# INPUT FOR THIS TASK

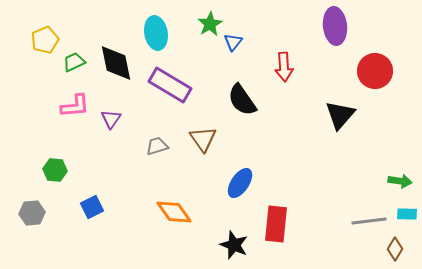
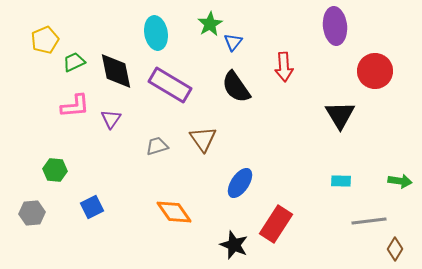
black diamond: moved 8 px down
black semicircle: moved 6 px left, 13 px up
black triangle: rotated 12 degrees counterclockwise
cyan rectangle: moved 66 px left, 33 px up
red rectangle: rotated 27 degrees clockwise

# WHAT TO DO
Put the lines of the entries into a JSON list of strings, one string per line and none for blank lines. Leave out the pictures.

# WRITTEN SOLUTION
[
  "black diamond: moved 8 px down",
  "black semicircle: moved 6 px left, 13 px up",
  "black triangle: rotated 12 degrees counterclockwise",
  "cyan rectangle: moved 66 px left, 33 px up",
  "red rectangle: rotated 27 degrees clockwise"
]